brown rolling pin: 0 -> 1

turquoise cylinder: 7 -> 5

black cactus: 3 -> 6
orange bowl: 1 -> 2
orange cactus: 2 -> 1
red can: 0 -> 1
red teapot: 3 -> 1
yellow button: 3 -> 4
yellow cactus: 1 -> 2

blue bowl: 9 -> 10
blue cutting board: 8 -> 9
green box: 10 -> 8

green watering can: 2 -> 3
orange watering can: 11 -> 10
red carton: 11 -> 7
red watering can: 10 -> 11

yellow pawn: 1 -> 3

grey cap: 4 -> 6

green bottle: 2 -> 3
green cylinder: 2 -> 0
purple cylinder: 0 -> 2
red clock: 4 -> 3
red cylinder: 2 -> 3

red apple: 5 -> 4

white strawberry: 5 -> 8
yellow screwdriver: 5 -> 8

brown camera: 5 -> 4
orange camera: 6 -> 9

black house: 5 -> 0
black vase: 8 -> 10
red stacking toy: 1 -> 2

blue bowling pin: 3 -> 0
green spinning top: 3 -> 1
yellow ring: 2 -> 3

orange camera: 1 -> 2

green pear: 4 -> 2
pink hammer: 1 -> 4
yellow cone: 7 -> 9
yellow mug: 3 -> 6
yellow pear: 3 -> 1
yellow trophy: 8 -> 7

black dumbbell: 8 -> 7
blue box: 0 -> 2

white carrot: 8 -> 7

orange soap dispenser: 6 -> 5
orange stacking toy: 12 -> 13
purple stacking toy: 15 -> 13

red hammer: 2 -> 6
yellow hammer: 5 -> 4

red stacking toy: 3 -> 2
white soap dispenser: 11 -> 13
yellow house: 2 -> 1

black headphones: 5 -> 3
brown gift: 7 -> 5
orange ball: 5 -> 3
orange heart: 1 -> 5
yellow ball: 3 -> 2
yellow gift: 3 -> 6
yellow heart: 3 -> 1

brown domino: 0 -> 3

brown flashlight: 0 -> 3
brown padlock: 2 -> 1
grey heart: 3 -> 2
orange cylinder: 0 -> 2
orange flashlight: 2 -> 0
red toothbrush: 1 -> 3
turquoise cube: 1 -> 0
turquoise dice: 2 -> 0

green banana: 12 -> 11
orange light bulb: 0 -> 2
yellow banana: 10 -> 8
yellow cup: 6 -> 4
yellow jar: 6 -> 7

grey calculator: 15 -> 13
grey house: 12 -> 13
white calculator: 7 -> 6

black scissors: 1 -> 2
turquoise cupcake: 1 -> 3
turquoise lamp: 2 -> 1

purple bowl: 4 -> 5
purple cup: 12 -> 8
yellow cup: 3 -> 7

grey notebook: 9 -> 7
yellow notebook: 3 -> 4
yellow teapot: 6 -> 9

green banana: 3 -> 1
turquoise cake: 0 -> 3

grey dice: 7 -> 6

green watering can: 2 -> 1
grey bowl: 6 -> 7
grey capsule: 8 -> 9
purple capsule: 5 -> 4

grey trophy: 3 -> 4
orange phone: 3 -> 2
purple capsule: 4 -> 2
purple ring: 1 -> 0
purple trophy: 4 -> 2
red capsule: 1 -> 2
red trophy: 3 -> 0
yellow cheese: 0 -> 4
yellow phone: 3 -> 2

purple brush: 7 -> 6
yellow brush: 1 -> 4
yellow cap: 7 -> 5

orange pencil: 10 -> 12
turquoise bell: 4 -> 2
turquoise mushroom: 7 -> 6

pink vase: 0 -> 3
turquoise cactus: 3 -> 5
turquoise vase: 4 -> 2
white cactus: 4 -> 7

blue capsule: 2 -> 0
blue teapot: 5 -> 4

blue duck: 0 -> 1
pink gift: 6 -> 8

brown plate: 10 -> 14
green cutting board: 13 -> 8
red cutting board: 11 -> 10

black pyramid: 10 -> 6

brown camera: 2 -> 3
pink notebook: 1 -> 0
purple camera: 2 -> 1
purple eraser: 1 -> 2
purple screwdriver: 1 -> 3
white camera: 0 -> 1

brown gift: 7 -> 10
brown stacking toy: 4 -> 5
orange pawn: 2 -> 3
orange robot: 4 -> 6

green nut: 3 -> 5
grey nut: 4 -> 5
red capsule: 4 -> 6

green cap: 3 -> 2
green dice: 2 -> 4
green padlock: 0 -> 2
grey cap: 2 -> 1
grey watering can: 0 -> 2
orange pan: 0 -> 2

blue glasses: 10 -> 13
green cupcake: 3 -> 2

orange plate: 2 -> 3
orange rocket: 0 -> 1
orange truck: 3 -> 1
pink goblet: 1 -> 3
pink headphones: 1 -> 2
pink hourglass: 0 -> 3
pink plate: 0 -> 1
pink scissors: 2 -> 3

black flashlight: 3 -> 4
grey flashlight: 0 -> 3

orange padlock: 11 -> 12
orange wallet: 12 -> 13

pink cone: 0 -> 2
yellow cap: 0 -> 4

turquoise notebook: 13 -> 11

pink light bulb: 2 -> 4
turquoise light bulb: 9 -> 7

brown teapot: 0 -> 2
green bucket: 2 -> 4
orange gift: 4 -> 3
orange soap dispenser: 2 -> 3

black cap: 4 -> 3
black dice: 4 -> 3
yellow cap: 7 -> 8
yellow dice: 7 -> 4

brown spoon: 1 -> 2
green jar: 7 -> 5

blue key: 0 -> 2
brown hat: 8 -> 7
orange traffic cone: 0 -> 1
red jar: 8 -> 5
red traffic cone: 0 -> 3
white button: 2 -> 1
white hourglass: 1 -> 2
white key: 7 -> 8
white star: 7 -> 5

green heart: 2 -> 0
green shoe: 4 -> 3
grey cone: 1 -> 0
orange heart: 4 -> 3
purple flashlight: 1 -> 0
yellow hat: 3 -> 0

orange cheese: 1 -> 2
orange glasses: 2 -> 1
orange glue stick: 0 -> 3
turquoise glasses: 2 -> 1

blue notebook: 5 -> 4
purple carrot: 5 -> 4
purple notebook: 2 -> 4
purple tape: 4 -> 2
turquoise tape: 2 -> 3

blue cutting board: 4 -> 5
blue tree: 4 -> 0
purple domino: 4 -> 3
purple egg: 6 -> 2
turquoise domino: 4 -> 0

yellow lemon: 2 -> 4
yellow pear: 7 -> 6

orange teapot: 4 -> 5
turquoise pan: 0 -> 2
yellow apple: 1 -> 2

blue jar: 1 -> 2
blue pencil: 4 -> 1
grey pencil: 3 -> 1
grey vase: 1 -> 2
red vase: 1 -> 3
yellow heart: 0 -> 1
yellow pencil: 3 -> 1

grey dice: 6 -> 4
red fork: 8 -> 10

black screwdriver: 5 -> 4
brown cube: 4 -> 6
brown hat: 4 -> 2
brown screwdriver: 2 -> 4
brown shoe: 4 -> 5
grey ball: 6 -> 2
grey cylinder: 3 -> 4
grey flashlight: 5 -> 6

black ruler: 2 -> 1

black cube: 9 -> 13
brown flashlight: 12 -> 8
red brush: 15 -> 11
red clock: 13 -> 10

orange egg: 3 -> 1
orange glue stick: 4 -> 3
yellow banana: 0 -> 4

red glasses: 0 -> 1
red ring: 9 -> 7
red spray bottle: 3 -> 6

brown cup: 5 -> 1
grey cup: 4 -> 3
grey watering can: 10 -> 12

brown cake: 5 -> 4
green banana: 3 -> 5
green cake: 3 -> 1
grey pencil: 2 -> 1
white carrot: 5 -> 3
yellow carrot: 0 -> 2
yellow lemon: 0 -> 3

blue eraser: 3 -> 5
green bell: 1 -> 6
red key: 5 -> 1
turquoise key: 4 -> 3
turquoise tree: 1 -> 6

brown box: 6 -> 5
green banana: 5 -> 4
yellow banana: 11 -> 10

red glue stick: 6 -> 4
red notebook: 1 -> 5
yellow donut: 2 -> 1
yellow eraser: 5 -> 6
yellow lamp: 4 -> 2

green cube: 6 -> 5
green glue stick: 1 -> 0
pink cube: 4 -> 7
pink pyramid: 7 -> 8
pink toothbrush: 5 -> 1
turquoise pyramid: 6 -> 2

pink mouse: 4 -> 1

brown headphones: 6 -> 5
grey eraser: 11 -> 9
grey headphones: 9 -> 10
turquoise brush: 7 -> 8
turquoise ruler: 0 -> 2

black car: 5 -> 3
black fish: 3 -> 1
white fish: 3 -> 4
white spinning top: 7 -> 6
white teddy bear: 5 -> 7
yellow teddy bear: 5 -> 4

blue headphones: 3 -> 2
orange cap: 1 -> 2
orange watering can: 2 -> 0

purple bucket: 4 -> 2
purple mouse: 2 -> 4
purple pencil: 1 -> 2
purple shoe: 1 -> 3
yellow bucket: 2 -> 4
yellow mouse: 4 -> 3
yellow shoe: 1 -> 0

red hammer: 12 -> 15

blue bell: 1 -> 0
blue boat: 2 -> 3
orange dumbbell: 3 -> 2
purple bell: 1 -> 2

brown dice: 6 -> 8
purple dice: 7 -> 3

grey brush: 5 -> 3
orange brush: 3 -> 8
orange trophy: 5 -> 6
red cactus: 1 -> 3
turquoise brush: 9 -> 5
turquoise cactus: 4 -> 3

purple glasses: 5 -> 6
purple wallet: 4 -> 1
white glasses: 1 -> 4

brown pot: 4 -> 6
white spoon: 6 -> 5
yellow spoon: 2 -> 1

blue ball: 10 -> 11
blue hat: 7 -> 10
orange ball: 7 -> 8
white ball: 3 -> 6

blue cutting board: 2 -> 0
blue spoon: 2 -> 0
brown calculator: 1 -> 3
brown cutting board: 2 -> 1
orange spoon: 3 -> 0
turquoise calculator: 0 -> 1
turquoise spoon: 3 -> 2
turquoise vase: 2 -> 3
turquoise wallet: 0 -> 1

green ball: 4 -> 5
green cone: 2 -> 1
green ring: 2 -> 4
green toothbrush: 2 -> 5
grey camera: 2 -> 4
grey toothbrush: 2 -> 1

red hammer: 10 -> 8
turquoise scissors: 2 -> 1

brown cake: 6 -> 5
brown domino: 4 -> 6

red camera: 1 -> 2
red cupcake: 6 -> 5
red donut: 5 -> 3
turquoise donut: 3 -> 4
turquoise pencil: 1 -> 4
____
When you reach the line with "brown screwdriver: 2 -> 4" in the records above, start writing out lines exactly, and stop once the line with "orange egg: 3 -> 1" has been written; include nothing else.

▸ **RESPONSE**
brown screwdriver: 2 -> 4
brown shoe: 4 -> 5
grey ball: 6 -> 2
grey cylinder: 3 -> 4
grey flashlight: 5 -> 6

black ruler: 2 -> 1

black cube: 9 -> 13
brown flashlight: 12 -> 8
red brush: 15 -> 11
red clock: 13 -> 10

orange egg: 3 -> 1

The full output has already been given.